[Scene change data]
==================================================

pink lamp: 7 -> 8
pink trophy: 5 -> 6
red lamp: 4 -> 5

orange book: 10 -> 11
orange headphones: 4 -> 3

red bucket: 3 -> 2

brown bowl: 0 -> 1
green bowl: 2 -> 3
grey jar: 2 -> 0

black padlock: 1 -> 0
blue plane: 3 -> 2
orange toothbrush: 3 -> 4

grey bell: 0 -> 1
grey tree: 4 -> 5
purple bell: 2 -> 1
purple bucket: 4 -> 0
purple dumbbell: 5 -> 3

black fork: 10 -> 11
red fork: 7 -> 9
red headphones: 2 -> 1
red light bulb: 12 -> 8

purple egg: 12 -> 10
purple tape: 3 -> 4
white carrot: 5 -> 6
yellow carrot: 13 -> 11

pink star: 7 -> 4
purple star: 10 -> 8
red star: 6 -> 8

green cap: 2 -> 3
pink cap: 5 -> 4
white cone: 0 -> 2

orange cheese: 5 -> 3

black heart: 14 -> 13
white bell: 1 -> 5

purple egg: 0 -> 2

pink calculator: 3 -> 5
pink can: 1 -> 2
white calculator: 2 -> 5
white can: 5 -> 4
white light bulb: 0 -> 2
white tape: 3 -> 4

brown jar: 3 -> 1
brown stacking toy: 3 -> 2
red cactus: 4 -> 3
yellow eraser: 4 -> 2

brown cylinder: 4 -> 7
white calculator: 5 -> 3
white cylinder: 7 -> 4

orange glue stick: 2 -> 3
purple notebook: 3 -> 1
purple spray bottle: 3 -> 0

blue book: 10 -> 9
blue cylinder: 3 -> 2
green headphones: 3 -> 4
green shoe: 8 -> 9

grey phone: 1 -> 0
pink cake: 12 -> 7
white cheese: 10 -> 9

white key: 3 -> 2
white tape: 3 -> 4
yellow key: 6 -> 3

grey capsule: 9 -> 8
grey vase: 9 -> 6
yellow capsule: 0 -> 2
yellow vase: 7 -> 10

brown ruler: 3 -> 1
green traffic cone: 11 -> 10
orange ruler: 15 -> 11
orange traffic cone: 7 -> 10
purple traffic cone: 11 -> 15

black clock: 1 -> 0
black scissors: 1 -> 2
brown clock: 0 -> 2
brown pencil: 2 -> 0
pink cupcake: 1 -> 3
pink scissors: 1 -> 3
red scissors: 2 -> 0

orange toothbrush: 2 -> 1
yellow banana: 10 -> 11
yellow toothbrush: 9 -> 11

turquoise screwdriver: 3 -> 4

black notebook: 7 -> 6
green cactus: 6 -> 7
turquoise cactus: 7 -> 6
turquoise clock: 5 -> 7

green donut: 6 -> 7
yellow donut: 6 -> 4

==================================================

INSTRUCTIONS TO FOLLOW.
After locating the line with "purple bell: 2 -> 1" above, return that line and every later line through the one with "brown cylinder: 4 -> 7", word for word and with nothing else.

REPLY TO THE TASK.
purple bell: 2 -> 1
purple bucket: 4 -> 0
purple dumbbell: 5 -> 3

black fork: 10 -> 11
red fork: 7 -> 9
red headphones: 2 -> 1
red light bulb: 12 -> 8

purple egg: 12 -> 10
purple tape: 3 -> 4
white carrot: 5 -> 6
yellow carrot: 13 -> 11

pink star: 7 -> 4
purple star: 10 -> 8
red star: 6 -> 8

green cap: 2 -> 3
pink cap: 5 -> 4
white cone: 0 -> 2

orange cheese: 5 -> 3

black heart: 14 -> 13
white bell: 1 -> 5

purple egg: 0 -> 2

pink calculator: 3 -> 5
pink can: 1 -> 2
white calculator: 2 -> 5
white can: 5 -> 4
white light bulb: 0 -> 2
white tape: 3 -> 4

brown jar: 3 -> 1
brown stacking toy: 3 -> 2
red cactus: 4 -> 3
yellow eraser: 4 -> 2

brown cylinder: 4 -> 7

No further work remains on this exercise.